▼

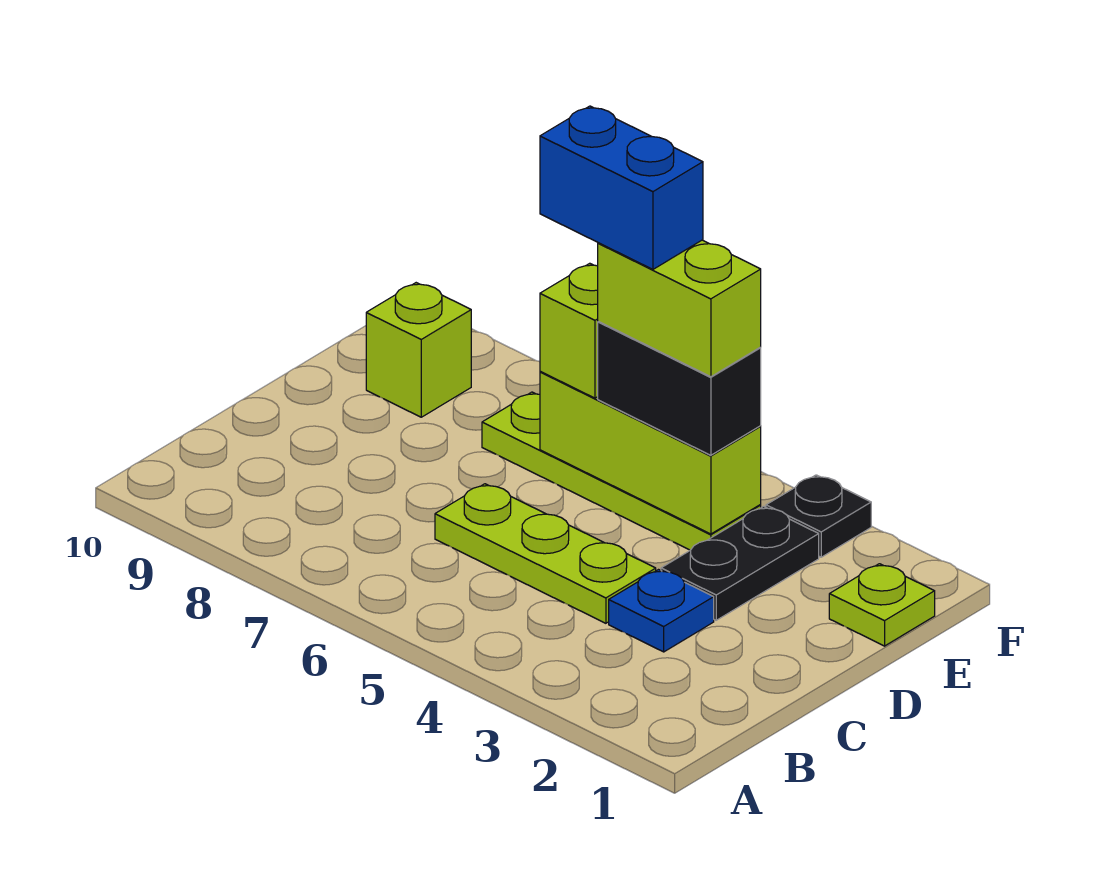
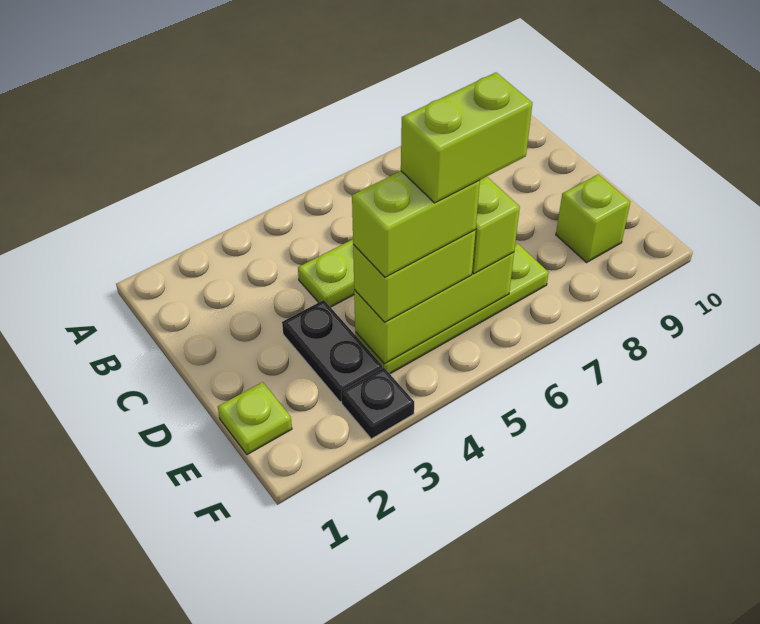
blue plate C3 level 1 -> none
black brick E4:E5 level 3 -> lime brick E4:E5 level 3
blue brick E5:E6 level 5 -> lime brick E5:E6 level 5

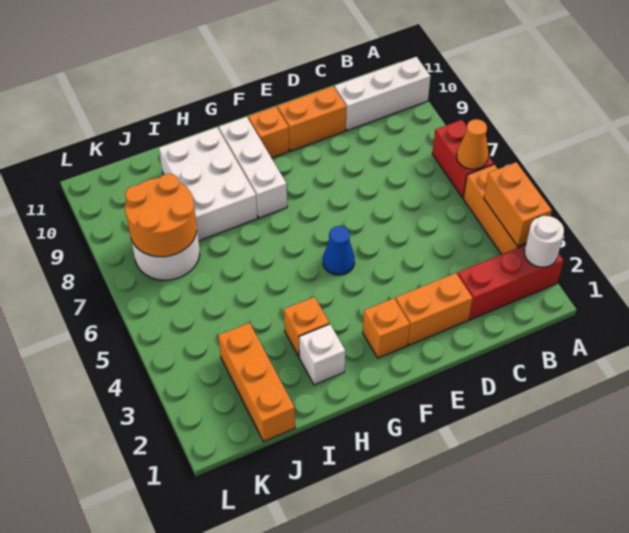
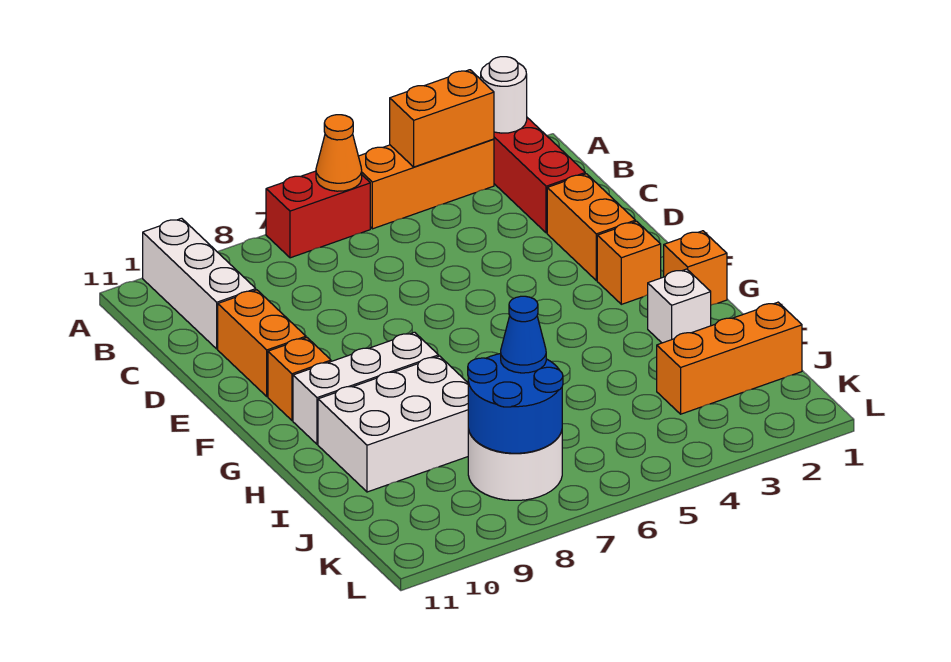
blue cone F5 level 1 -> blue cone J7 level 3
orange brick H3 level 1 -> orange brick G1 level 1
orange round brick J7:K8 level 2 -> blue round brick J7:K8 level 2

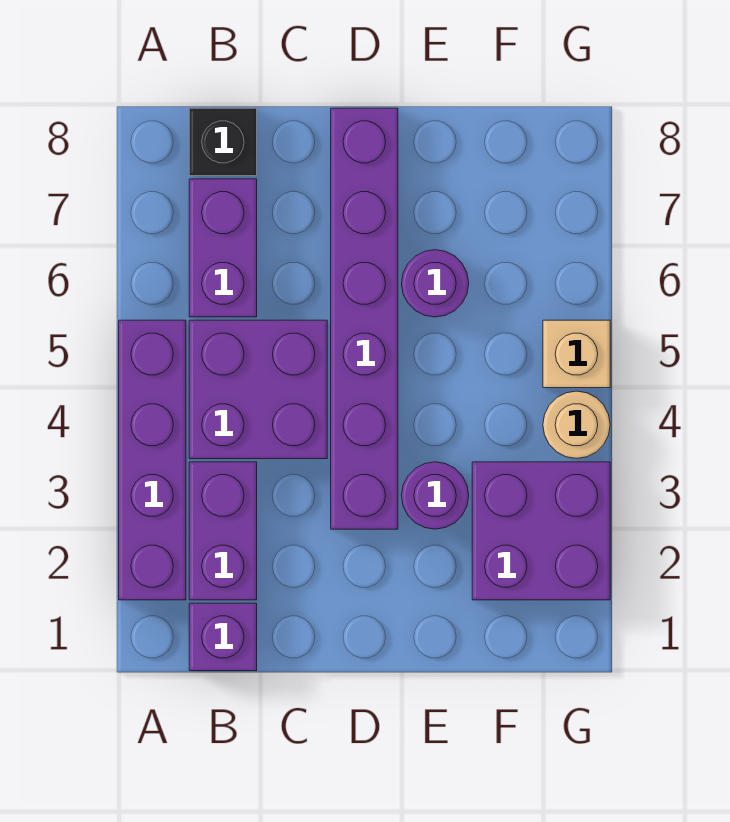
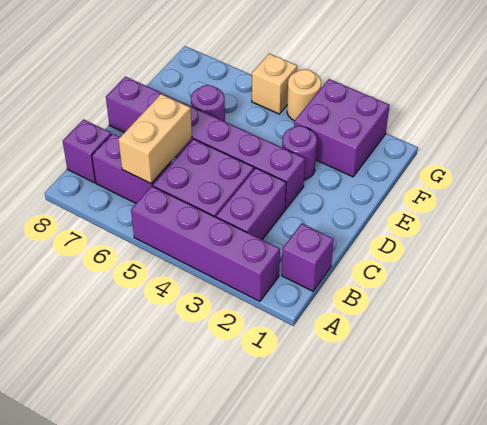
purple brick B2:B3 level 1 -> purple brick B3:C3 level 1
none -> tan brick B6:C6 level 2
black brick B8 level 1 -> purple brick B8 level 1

▲
▼

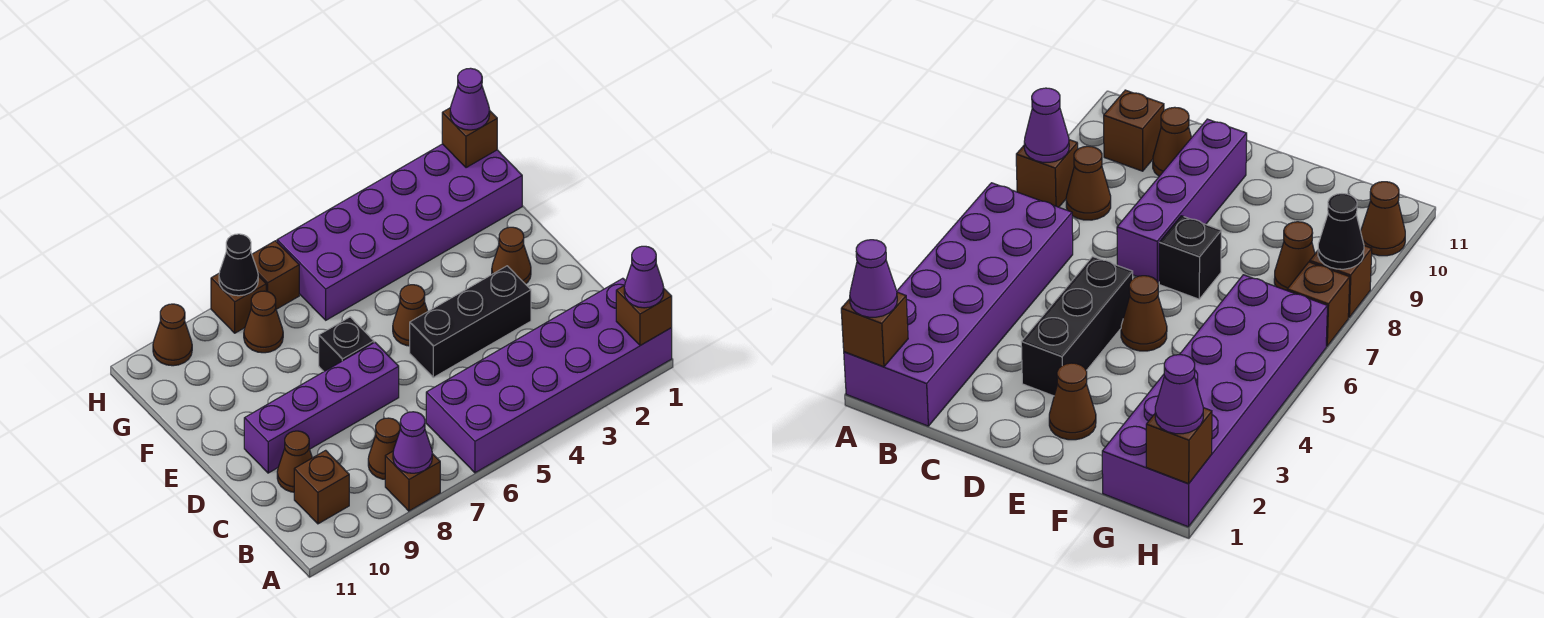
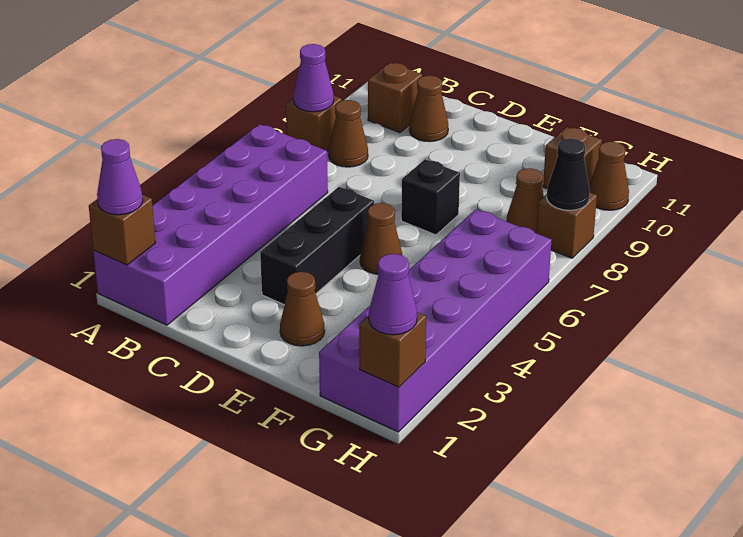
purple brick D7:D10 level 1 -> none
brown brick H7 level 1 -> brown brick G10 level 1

▲

Your task → Check each line above for "lime" and return the ones that have it.

Result of this task →
black brick E4:E5 level 3 -> lime brick E4:E5 level 3
blue brick E5:E6 level 5 -> lime brick E5:E6 level 5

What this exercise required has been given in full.